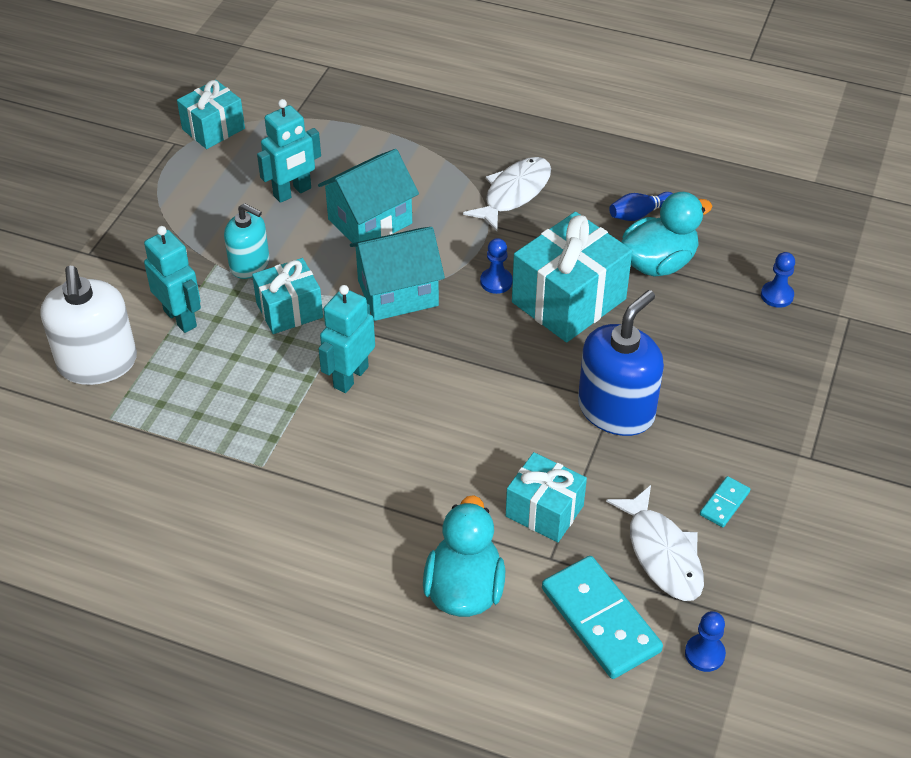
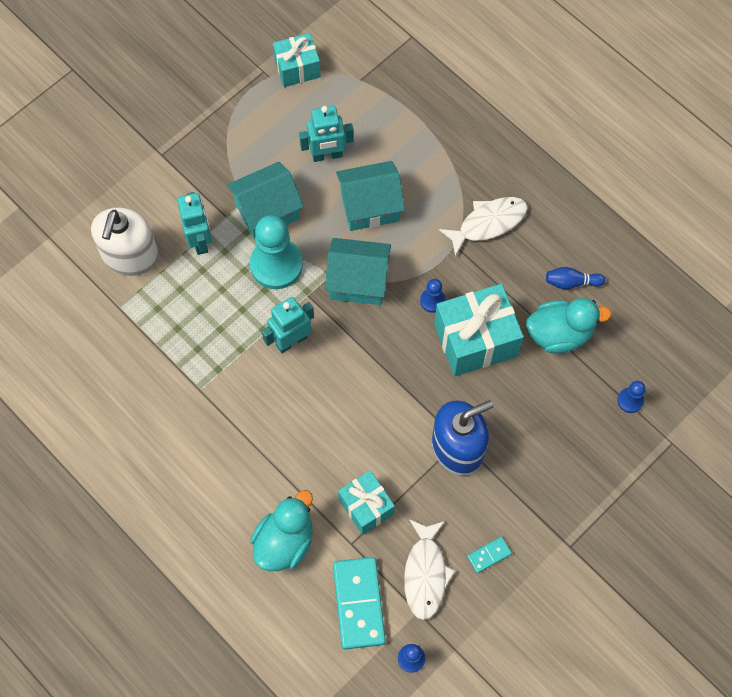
camera: 25 degrees right, 20 degrees up
(250, 264) = (267, 211): turquoise soap dispenser -> turquoise house
(289, 310) = (276, 265): turquoise gift -> turquoise pawn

------------

Goal of the exercise → Each line from the one that contains "(250, 264) = (267, 211): turquoise" to the end of the data should be set down exactly, both ends included.

Result →
(250, 264) = (267, 211): turquoise soap dispenser -> turquoise house
(289, 310) = (276, 265): turquoise gift -> turquoise pawn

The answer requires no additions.